▶ **What you will do**:
You are asked to write out the entries exactly as they are given.

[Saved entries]
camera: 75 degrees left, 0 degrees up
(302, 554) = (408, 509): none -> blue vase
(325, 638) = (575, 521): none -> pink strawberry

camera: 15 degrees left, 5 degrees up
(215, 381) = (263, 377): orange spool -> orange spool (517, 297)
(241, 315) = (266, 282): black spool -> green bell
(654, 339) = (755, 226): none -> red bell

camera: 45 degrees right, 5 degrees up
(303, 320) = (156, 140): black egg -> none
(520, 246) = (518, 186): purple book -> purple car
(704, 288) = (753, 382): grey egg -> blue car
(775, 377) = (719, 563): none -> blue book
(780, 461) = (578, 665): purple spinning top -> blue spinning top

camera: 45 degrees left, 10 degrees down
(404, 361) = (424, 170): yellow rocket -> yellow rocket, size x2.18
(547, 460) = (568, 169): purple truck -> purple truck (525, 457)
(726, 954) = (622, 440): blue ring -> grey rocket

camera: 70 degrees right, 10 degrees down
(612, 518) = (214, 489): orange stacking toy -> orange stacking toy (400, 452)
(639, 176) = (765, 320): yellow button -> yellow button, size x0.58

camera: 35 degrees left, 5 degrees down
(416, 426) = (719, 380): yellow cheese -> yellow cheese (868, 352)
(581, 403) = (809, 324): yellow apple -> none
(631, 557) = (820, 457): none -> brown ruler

▶ **Result of this task**:
camera: 75 degrees left, 0 degrees up
(302, 554) = (408, 509): none -> blue vase
(325, 638) = (575, 521): none -> pink strawberry

camera: 15 degrees left, 5 degrees up
(215, 381) = (263, 377): orange spool -> orange spool (517, 297)
(241, 315) = (266, 282): black spool -> green bell
(654, 339) = (755, 226): none -> red bell

camera: 45 degrees right, 5 degrees up
(303, 320) = (156, 140): black egg -> none
(520, 246) = (518, 186): purple book -> purple car
(704, 288) = (753, 382): grey egg -> blue car
(775, 377) = (719, 563): none -> blue book
(780, 461) = (578, 665): purple spinning top -> blue spinning top

camera: 45 degrees left, 10 degrees down
(404, 361) = (424, 170): yellow rocket -> yellow rocket, size x2.18
(547, 460) = (568, 169): purple truck -> purple truck (525, 457)
(726, 954) = (622, 440): blue ring -> grey rocket

camera: 70 degrees right, 10 degrees down
(612, 518) = (214, 489): orange stacking toy -> orange stacking toy (400, 452)
(639, 176) = (765, 320): yellow button -> yellow button, size x0.58

camera: 35 degrees left, 5 degrees down
(416, 426) = (719, 380): yellow cheese -> yellow cheese (868, 352)
(581, 403) = (809, 324): yellow apple -> none
(631, 557) = (820, 457): none -> brown ruler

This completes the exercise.